TASK DIRECTIONS:
Exact repetition of every record is required.

DATASET RECORDS:
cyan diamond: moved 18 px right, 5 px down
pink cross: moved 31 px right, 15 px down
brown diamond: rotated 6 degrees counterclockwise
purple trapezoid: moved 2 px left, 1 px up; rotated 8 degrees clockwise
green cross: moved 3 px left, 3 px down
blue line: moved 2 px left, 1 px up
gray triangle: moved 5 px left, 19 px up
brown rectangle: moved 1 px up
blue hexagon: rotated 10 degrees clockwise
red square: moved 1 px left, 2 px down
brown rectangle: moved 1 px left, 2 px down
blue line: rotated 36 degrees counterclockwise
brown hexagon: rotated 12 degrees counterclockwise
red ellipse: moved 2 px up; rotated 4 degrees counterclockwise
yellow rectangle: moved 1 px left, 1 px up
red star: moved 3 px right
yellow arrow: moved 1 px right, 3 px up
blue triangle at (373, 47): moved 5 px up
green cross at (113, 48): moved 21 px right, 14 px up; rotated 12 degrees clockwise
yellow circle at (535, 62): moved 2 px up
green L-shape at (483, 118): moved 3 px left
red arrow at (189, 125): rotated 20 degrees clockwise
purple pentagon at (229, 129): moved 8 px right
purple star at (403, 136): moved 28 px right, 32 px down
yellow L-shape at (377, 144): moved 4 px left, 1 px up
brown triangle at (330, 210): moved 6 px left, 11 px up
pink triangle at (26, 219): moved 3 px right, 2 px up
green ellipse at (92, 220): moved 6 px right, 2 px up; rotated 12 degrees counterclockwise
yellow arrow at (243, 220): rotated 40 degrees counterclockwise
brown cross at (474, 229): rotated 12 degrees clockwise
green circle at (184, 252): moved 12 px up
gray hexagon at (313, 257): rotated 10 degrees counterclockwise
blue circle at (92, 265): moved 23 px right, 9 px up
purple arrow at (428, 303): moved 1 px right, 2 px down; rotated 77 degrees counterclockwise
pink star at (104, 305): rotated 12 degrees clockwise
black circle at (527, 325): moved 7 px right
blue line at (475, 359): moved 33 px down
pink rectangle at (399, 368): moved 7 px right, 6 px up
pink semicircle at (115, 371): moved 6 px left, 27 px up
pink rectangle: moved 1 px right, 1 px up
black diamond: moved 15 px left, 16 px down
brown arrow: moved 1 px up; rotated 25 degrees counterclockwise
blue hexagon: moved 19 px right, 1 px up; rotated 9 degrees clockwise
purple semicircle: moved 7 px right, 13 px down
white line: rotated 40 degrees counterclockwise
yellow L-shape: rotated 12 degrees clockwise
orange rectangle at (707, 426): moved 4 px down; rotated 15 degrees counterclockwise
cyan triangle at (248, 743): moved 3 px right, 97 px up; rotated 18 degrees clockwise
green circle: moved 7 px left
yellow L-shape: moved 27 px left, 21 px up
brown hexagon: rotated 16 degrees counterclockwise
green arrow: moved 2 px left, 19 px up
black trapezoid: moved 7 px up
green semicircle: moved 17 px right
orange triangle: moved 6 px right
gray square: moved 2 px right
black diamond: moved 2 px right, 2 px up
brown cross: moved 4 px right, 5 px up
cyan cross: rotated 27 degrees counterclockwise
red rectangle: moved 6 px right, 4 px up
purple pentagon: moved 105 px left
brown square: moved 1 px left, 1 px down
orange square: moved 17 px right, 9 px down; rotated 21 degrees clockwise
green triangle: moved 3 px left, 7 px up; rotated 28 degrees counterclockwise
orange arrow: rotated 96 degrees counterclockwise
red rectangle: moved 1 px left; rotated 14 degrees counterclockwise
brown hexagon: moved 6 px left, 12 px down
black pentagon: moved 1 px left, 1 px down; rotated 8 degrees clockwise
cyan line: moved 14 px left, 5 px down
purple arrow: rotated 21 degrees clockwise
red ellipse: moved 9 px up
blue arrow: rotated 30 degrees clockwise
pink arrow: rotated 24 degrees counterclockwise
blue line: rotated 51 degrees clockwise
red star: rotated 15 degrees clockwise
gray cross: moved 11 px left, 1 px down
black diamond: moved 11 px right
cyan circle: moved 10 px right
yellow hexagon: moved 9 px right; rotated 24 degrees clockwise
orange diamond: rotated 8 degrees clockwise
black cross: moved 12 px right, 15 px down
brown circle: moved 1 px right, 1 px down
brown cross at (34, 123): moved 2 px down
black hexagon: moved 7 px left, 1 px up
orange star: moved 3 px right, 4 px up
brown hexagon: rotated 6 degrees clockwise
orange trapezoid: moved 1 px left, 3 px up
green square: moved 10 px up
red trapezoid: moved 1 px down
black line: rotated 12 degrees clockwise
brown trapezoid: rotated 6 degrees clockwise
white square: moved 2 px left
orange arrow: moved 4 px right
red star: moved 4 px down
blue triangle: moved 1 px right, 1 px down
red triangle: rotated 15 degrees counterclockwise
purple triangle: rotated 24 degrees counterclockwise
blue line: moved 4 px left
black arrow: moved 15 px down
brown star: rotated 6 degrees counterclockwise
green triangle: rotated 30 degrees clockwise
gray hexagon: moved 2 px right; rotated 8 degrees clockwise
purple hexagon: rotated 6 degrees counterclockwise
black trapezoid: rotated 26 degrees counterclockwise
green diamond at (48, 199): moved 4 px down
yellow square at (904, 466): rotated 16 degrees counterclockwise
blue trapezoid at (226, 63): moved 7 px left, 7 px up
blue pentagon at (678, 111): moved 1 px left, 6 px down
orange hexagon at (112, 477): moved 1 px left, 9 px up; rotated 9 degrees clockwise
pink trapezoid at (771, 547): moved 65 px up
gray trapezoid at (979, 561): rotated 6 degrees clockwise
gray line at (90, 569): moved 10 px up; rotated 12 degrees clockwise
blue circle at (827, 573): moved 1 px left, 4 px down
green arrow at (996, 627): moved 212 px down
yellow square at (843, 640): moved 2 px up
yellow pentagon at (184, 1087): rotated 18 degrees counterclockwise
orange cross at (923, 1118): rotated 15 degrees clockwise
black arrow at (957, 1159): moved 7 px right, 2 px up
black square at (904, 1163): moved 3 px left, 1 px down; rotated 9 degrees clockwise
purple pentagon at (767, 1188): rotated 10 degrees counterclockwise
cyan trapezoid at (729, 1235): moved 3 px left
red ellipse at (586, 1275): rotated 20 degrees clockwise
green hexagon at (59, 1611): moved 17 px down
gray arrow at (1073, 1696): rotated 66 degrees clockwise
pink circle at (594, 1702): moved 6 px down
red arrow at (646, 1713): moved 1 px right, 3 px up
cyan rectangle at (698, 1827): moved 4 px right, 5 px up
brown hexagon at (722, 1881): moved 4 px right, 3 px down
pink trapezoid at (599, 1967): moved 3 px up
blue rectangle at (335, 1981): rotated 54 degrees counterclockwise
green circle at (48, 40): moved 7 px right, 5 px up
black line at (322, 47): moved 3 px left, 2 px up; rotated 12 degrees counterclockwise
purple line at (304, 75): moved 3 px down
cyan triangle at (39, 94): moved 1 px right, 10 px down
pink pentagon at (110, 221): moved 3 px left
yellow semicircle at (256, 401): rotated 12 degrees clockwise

WRITTEN SOLUTION:
cyan diamond: moved 18 px right, 5 px down
pink cross: moved 31 px right, 15 px down
brown diamond: rotated 6 degrees counterclockwise
purple trapezoid: moved 2 px left, 1 px up; rotated 8 degrees clockwise
green cross: moved 3 px left, 3 px down
blue line: moved 2 px left, 1 px up
gray triangle: moved 5 px left, 19 px up
brown rectangle: moved 1 px up
blue hexagon: rotated 10 degrees clockwise
red square: moved 1 px left, 2 px down
brown rectangle: moved 1 px left, 2 px down
blue line: rotated 36 degrees counterclockwise
brown hexagon: rotated 12 degrees counterclockwise
red ellipse: moved 2 px up; rotated 4 degrees counterclockwise
yellow rectangle: moved 1 px left, 1 px up
red star: moved 3 px right
yellow arrow: moved 1 px right, 3 px up
blue triangle at (373, 47): moved 5 px up
green cross at (113, 48): moved 21 px right, 14 px up; rotated 12 degrees clockwise
yellow circle at (535, 62): moved 2 px up
green L-shape at (483, 118): moved 3 px left
red arrow at (189, 125): rotated 20 degrees clockwise
purple pentagon at (229, 129): moved 8 px right
purple star at (403, 136): moved 28 px right, 32 px down
yellow L-shape at (377, 144): moved 4 px left, 1 px up
brown triangle at (330, 210): moved 6 px left, 11 px up
pink triangle at (26, 219): moved 3 px right, 2 px up
green ellipse at (92, 220): moved 6 px right, 2 px up; rotated 12 degrees counterclockwise
yellow arrow at (243, 220): rotated 40 degrees counterclockwise
brown cross at (474, 229): rotated 12 degrees clockwise
green circle at (184, 252): moved 12 px up
gray hexagon at (313, 257): rotated 10 degrees counterclockwise
blue circle at (92, 265): moved 23 px right, 9 px up
purple arrow at (428, 303): moved 1 px right, 2 px down; rotated 77 degrees counterclockwise
pink star at (104, 305): rotated 12 degrees clockwise
black circle at (527, 325): moved 7 px right
blue line at (475, 359): moved 33 px down
pink rectangle at (399, 368): moved 7 px right, 6 px up
pink semicircle at (115, 371): moved 6 px left, 27 px up
pink rectangle: moved 1 px right, 1 px up
black diamond: moved 15 px left, 16 px down
brown arrow: moved 1 px up; rotated 25 degrees counterclockwise
blue hexagon: moved 19 px right, 1 px up; rotated 9 degrees clockwise
purple semicircle: moved 7 px right, 13 px down
white line: rotated 40 degrees counterclockwise
yellow L-shape: rotated 12 degrees clockwise
orange rectangle at (707, 426): moved 4 px down; rotated 15 degrees counterclockwise
cyan triangle at (248, 743): moved 3 px right, 97 px up; rotated 18 degrees clockwise
green circle: moved 7 px left
yellow L-shape: moved 27 px left, 21 px up
brown hexagon: rotated 16 degrees counterclockwise
green arrow: moved 2 px left, 19 px up
black trapezoid: moved 7 px up
green semicircle: moved 17 px right
orange triangle: moved 6 px right
gray square: moved 2 px right
black diamond: moved 2 px right, 2 px up
brown cross: moved 4 px right, 5 px up
cyan cross: rotated 27 degrees counterclockwise
red rectangle: moved 6 px right, 4 px up
purple pentagon: moved 105 px left
brown square: moved 1 px left, 1 px down
orange square: moved 17 px right, 9 px down; rotated 21 degrees clockwise
green triangle: moved 3 px left, 7 px up; rotated 28 degrees counterclockwise
orange arrow: rotated 96 degrees counterclockwise
red rectangle: moved 1 px left; rotated 14 degrees counterclockwise
brown hexagon: moved 6 px left, 12 px down
black pentagon: moved 1 px left, 1 px down; rotated 8 degrees clockwise
cyan line: moved 14 px left, 5 px down
purple arrow: rotated 21 degrees clockwise
red ellipse: moved 9 px up
blue arrow: rotated 30 degrees clockwise
pink arrow: rotated 24 degrees counterclockwise
blue line: rotated 51 degrees clockwise
red star: rotated 15 degrees clockwise
gray cross: moved 11 px left, 1 px down
black diamond: moved 11 px right
cyan circle: moved 10 px right
yellow hexagon: moved 9 px right; rotated 24 degrees clockwise
orange diamond: rotated 8 degrees clockwise
black cross: moved 12 px right, 15 px down
brown circle: moved 1 px right, 1 px down
brown cross at (34, 123): moved 2 px down
black hexagon: moved 7 px left, 1 px up
orange star: moved 3 px right, 4 px up
brown hexagon: rotated 6 degrees clockwise
orange trapezoid: moved 1 px left, 3 px up
green square: moved 10 px up
red trapezoid: moved 1 px down
black line: rotated 12 degrees clockwise
brown trapezoid: rotated 6 degrees clockwise
white square: moved 2 px left
orange arrow: moved 4 px right
red star: moved 4 px down
blue triangle: moved 1 px right, 1 px down
red triangle: rotated 15 degrees counterclockwise
purple triangle: rotated 24 degrees counterclockwise
blue line: moved 4 px left
black arrow: moved 15 px down
brown star: rotated 6 degrees counterclockwise
green triangle: rotated 30 degrees clockwise
gray hexagon: moved 2 px right; rotated 8 degrees clockwise
purple hexagon: rotated 6 degrees counterclockwise
black trapezoid: rotated 26 degrees counterclockwise
green diamond at (48, 199): moved 4 px down
yellow square at (904, 466): rotated 16 degrees counterclockwise
blue trapezoid at (226, 63): moved 7 px left, 7 px up
blue pentagon at (678, 111): moved 1 px left, 6 px down
orange hexagon at (112, 477): moved 1 px left, 9 px up; rotated 9 degrees clockwise
pink trapezoid at (771, 547): moved 65 px up
gray trapezoid at (979, 561): rotated 6 degrees clockwise
gray line at (90, 569): moved 10 px up; rotated 12 degrees clockwise
blue circle at (827, 573): moved 1 px left, 4 px down
green arrow at (996, 627): moved 212 px down
yellow square at (843, 640): moved 2 px up
yellow pentagon at (184, 1087): rotated 18 degrees counterclockwise
orange cross at (923, 1118): rotated 15 degrees clockwise
black arrow at (957, 1159): moved 7 px right, 2 px up
black square at (904, 1163): moved 3 px left, 1 px down; rotated 9 degrees clockwise
purple pentagon at (767, 1188): rotated 10 degrees counterclockwise
cyan trapezoid at (729, 1235): moved 3 px left
red ellipse at (586, 1275): rotated 20 degrees clockwise
green hexagon at (59, 1611): moved 17 px down
gray arrow at (1073, 1696): rotated 66 degrees clockwise
pink circle at (594, 1702): moved 6 px down
red arrow at (646, 1713): moved 1 px right, 3 px up
cyan rectangle at (698, 1827): moved 4 px right, 5 px up
brown hexagon at (722, 1881): moved 4 px right, 3 px down
pink trapezoid at (599, 1967): moved 3 px up
blue rectangle at (335, 1981): rotated 54 degrees counterclockwise
green circle at (48, 40): moved 7 px right, 5 px up
black line at (322, 47): moved 3 px left, 2 px up; rotated 12 degrees counterclockwise
purple line at (304, 75): moved 3 px down
cyan triangle at (39, 94): moved 1 px right, 10 px down
pink pentagon at (110, 221): moved 3 px left
yellow semicircle at (256, 401): rotated 12 degrees clockwise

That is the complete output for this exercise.